(Stored entries):
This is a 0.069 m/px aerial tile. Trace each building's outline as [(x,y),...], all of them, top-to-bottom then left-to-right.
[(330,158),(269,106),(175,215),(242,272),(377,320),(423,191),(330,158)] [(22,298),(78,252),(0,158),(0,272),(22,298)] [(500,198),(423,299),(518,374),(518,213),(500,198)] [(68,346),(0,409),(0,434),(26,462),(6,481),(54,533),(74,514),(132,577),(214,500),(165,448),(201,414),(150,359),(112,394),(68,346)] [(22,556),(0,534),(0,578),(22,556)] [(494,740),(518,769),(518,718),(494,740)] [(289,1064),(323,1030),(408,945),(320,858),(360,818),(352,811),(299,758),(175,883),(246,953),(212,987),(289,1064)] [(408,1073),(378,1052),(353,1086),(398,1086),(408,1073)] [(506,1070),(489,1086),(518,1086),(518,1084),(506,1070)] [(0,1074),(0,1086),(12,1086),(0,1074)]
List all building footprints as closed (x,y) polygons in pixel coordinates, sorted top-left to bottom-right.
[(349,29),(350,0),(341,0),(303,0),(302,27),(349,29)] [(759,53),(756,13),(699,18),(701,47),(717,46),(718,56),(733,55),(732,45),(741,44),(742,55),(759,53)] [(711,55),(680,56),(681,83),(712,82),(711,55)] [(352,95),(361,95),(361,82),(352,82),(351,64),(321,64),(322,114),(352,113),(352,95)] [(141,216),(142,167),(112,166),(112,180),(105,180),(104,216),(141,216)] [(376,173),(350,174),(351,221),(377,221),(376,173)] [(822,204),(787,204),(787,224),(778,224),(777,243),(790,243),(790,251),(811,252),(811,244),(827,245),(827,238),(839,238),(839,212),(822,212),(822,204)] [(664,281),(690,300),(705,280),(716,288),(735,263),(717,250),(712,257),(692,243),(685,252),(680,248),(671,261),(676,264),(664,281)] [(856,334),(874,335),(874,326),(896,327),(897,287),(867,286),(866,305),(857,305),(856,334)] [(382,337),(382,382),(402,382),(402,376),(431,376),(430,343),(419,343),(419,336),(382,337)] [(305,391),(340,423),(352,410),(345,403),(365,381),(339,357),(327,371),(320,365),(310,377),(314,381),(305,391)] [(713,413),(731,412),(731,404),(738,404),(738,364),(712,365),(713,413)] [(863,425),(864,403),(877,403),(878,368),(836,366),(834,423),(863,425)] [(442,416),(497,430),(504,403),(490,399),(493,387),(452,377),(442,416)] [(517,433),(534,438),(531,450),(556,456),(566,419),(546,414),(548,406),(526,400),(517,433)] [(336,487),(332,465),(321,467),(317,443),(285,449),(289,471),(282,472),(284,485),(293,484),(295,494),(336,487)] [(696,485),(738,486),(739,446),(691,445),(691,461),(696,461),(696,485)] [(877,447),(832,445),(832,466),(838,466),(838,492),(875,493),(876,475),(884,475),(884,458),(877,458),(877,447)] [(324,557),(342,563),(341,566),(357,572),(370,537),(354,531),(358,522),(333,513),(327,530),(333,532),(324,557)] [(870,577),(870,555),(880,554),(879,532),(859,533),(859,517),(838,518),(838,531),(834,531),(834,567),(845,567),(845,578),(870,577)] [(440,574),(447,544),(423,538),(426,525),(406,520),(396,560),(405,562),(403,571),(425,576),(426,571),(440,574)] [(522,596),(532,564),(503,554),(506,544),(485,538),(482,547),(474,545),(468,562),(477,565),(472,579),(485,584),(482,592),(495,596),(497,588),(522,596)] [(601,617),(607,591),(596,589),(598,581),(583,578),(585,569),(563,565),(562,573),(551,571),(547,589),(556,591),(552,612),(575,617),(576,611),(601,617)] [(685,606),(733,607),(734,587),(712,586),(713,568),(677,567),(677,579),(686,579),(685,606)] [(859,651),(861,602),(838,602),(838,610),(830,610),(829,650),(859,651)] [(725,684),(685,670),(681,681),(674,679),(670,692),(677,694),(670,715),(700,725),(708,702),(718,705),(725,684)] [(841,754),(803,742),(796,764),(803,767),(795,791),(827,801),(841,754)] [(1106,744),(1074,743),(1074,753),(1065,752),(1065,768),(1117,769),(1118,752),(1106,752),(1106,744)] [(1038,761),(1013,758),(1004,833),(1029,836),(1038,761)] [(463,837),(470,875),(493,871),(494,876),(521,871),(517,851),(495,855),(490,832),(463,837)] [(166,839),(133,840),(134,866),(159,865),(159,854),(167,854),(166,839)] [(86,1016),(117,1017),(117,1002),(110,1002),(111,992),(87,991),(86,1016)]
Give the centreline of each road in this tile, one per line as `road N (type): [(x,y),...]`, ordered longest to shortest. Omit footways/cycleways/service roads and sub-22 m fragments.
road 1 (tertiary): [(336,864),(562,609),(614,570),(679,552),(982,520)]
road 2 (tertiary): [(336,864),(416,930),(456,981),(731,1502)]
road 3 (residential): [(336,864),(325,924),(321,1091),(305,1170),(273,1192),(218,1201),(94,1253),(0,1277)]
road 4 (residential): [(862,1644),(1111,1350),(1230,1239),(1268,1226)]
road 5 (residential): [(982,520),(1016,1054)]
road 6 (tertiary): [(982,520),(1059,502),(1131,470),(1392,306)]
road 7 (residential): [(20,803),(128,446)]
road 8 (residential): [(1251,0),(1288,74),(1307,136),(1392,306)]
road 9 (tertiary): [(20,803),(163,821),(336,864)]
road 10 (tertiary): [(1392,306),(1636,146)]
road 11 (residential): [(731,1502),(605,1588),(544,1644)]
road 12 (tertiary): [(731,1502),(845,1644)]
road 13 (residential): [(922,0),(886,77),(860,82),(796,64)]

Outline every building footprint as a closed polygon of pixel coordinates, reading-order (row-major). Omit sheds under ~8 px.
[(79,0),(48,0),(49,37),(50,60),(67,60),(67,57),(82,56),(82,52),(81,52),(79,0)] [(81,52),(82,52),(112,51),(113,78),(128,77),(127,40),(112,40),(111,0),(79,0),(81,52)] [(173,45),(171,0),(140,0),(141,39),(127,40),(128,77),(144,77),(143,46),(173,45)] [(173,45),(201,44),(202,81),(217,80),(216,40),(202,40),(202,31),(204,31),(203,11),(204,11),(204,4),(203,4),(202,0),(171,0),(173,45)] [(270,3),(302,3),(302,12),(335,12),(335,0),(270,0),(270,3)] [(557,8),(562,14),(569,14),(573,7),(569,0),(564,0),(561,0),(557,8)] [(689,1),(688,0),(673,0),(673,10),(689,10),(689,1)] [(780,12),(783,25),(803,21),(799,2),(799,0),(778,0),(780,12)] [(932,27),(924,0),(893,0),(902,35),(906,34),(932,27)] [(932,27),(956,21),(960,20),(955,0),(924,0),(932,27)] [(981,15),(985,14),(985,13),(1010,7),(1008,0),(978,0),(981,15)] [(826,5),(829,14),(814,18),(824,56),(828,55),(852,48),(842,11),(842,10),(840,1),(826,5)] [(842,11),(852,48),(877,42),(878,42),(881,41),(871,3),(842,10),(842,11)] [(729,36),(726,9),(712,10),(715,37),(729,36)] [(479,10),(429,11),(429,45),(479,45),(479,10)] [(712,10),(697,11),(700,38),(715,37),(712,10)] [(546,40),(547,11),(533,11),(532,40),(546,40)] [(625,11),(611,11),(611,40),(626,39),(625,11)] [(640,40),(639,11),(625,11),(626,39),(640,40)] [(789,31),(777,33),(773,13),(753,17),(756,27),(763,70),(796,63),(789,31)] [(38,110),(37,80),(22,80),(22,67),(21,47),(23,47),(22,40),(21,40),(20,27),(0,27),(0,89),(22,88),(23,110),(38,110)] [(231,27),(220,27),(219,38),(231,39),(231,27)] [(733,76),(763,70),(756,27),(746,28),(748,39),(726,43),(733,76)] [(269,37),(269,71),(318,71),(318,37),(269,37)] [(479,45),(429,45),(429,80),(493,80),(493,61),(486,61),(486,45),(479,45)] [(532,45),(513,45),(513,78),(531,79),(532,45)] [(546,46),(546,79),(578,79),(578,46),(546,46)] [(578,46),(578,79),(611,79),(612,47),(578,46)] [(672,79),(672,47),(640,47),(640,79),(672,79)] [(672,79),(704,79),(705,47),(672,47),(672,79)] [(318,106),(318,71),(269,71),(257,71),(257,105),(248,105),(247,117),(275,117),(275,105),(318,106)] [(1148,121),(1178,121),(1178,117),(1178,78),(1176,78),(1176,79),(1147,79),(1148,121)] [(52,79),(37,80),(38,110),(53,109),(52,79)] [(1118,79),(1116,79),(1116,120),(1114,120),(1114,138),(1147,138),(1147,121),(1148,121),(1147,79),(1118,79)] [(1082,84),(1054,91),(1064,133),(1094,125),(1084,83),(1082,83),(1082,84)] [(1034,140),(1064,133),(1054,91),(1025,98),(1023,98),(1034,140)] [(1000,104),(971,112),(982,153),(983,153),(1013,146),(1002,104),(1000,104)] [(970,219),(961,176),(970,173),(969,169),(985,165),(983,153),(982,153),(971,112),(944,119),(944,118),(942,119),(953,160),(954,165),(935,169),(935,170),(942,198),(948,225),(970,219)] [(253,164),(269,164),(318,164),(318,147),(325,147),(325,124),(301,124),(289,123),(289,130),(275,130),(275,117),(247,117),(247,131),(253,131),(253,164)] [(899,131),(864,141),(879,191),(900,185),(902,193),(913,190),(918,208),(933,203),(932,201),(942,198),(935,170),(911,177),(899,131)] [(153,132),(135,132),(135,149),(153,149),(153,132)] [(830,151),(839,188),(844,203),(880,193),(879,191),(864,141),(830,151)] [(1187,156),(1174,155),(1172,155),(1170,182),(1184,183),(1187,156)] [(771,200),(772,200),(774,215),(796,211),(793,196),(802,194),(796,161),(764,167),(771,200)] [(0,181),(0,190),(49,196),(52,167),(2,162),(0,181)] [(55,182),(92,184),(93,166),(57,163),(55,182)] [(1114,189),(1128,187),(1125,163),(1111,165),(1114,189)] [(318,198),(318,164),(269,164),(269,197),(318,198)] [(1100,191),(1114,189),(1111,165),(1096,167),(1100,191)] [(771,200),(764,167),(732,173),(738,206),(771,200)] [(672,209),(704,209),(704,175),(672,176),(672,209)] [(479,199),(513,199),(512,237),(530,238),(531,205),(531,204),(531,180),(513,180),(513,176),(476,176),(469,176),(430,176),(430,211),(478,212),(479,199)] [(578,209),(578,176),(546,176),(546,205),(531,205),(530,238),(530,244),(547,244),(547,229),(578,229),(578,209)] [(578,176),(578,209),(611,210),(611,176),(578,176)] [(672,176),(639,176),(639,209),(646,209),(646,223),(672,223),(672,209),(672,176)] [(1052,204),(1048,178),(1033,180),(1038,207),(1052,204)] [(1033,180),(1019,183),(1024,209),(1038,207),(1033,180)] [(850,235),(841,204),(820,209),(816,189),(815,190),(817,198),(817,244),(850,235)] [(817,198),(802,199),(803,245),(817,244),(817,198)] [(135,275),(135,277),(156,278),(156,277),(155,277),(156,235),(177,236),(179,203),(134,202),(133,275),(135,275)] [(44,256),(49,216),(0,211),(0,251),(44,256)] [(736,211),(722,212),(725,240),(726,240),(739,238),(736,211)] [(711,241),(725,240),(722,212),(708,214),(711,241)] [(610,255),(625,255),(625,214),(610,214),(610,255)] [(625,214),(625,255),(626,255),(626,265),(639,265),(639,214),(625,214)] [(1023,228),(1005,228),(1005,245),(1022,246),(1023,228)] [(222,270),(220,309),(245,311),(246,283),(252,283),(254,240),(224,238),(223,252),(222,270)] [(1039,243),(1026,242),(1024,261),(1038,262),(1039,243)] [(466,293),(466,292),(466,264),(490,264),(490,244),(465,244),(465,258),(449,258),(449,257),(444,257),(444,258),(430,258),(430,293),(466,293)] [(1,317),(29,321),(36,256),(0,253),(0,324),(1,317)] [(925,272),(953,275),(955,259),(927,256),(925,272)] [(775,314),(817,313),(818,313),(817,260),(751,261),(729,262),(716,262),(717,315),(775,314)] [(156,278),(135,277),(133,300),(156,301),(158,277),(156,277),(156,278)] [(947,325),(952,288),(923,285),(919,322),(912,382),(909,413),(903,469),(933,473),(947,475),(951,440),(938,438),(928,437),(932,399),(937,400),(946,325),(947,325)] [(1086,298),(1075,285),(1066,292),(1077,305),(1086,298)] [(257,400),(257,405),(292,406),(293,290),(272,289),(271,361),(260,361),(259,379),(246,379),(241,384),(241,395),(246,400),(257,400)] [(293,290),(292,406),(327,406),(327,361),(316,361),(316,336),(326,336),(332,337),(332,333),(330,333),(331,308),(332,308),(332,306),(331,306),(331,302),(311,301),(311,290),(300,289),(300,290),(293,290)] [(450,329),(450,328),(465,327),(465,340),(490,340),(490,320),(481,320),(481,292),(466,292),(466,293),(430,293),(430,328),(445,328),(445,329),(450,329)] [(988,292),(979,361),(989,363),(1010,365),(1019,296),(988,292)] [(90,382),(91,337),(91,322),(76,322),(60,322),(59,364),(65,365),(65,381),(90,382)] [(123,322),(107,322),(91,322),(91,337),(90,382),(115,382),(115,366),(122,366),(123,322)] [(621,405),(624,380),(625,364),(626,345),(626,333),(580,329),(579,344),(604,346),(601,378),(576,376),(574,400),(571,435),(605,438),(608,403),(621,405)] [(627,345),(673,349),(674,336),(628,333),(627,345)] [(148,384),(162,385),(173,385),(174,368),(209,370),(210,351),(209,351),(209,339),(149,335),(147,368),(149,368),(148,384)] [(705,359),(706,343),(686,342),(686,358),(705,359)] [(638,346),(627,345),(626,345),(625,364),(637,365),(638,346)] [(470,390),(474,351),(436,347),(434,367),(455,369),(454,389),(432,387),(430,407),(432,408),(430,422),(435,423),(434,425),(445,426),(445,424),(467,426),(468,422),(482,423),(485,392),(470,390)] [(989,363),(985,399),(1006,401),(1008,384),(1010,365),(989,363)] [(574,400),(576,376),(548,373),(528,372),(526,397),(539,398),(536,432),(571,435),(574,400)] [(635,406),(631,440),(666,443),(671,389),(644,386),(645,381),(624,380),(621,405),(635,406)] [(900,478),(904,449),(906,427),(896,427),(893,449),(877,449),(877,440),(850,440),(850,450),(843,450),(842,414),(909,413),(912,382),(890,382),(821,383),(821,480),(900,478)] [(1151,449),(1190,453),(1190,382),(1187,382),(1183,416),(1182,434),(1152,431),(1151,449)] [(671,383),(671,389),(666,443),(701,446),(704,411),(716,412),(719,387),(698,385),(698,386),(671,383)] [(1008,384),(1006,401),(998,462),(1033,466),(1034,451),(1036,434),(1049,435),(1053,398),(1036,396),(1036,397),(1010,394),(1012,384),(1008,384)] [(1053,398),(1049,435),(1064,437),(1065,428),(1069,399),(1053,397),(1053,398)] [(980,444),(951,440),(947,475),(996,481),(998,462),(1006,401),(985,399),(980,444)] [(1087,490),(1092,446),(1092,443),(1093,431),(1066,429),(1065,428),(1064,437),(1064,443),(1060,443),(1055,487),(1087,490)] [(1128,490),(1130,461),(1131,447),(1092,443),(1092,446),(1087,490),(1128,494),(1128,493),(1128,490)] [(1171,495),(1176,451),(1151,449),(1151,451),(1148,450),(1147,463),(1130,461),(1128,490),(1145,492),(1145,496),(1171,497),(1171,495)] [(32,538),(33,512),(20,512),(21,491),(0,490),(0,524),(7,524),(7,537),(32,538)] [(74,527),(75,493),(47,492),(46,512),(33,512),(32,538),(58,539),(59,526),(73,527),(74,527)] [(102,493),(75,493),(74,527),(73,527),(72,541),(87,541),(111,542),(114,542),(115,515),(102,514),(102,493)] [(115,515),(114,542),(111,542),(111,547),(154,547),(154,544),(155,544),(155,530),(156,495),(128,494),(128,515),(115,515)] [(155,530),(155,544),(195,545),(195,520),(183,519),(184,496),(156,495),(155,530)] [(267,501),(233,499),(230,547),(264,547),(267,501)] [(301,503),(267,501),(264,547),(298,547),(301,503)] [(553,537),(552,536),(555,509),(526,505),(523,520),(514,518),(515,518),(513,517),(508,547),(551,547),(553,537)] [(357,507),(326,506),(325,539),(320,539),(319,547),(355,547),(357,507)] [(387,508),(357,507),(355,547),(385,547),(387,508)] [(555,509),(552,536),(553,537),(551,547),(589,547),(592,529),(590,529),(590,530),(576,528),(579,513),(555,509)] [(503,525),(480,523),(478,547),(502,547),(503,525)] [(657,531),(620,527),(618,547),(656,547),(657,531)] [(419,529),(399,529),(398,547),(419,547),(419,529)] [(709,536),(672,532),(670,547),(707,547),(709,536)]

(WORK INSTRUCTIONS): Note every line above where the string "coordinates" shows up, and copy those lines.

(TASK RESPONSE):
List all building footprints as closed (x,y) polygons in pixel coordinates, sorted top-left to bottom-right.
Outline every building footprint as a closed polygon of pixel coordinates, reading-order (row-major). Omit sheds under ~8 px.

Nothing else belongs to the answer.